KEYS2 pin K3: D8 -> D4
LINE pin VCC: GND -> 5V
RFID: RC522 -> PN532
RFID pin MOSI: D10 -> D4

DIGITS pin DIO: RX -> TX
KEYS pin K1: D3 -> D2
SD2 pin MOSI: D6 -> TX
^^^^^^^^
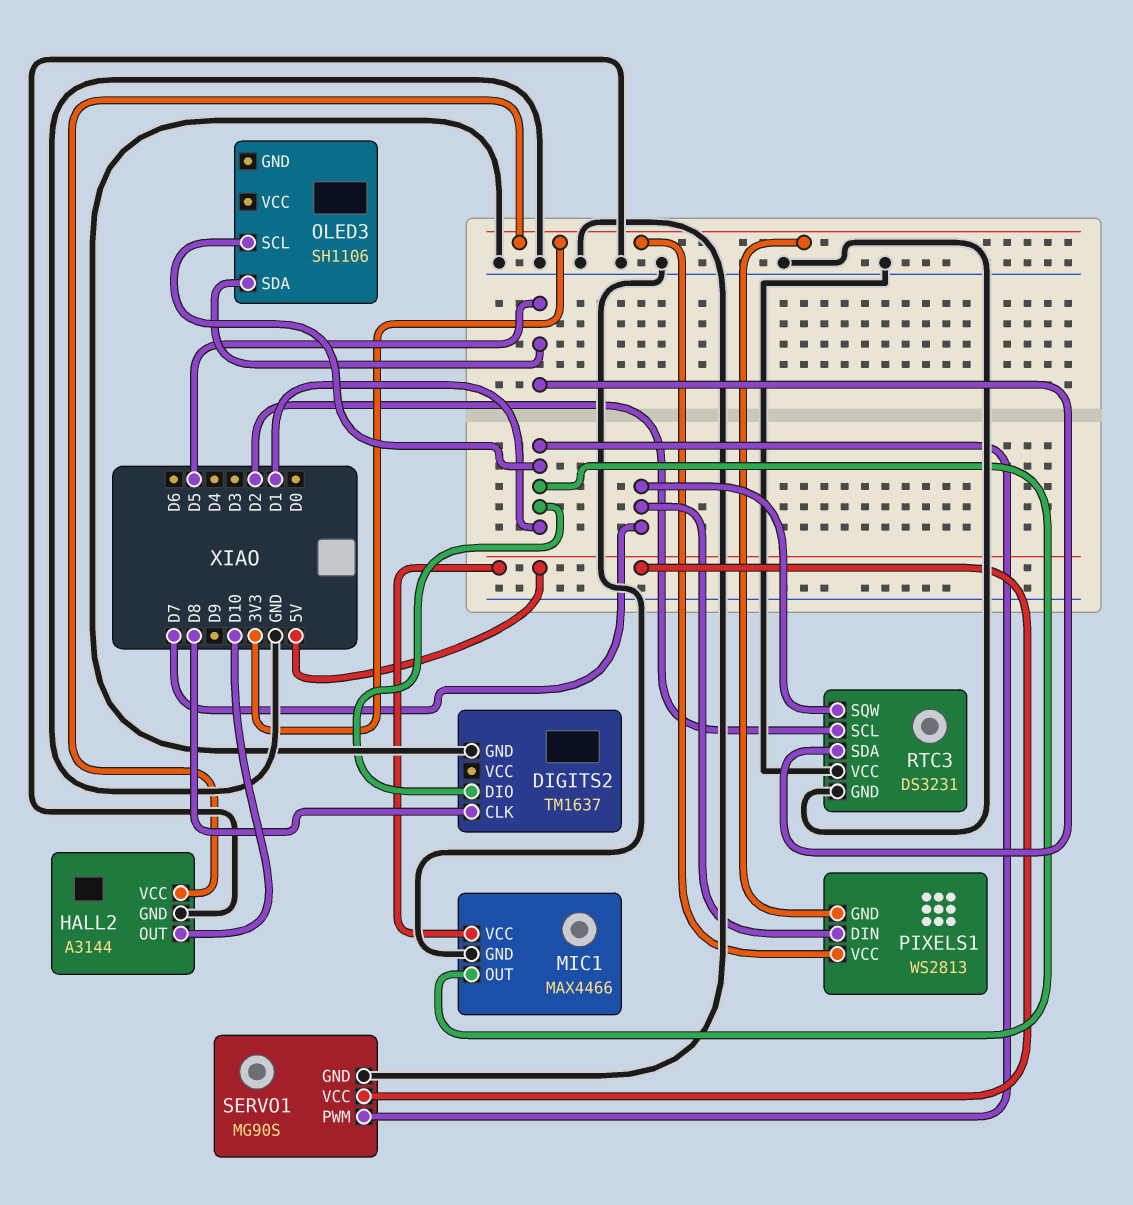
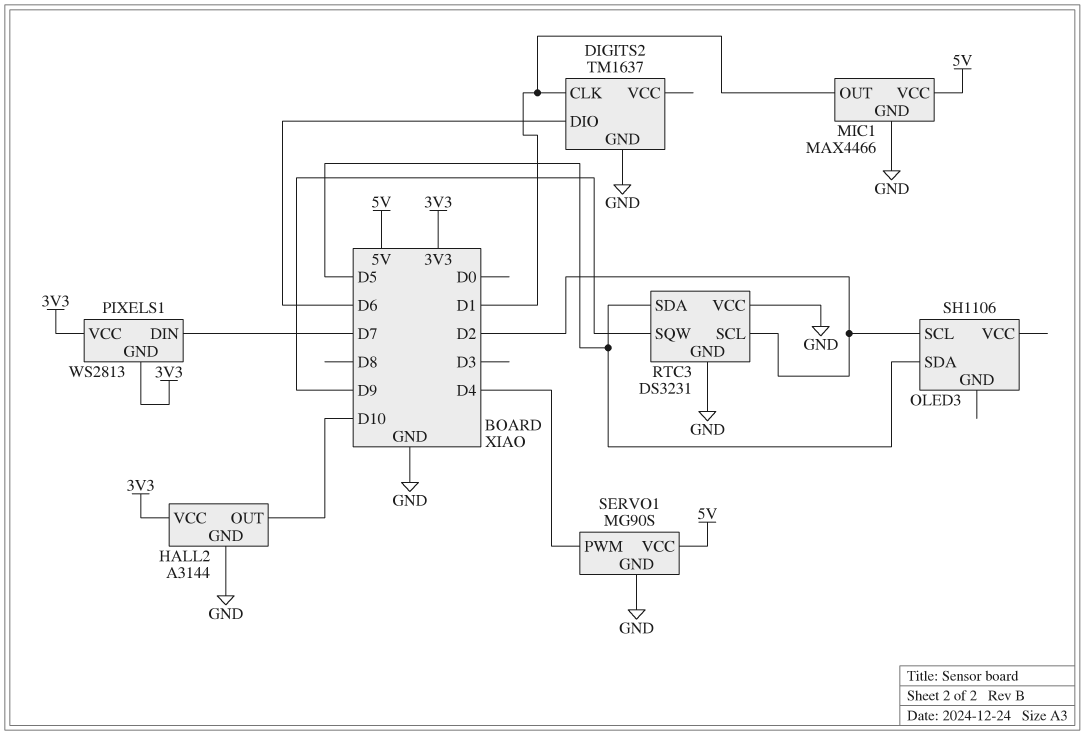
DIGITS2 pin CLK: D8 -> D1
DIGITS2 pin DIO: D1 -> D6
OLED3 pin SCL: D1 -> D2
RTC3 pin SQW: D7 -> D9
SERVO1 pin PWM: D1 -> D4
^^^^^^^^
#### DIRECTIONS FOR THIS TASK:
What are the lines, exactly as written above, from the line with "DIGITS2 pin CLK: D8 -> D1" to the line with "SERVO1 pin PWM: D1 -> D4", both included? Output only those.

#### REPLY:
DIGITS2 pin CLK: D8 -> D1
DIGITS2 pin DIO: D1 -> D6
OLED3 pin SCL: D1 -> D2
RTC3 pin SQW: D7 -> D9
SERVO1 pin PWM: D1 -> D4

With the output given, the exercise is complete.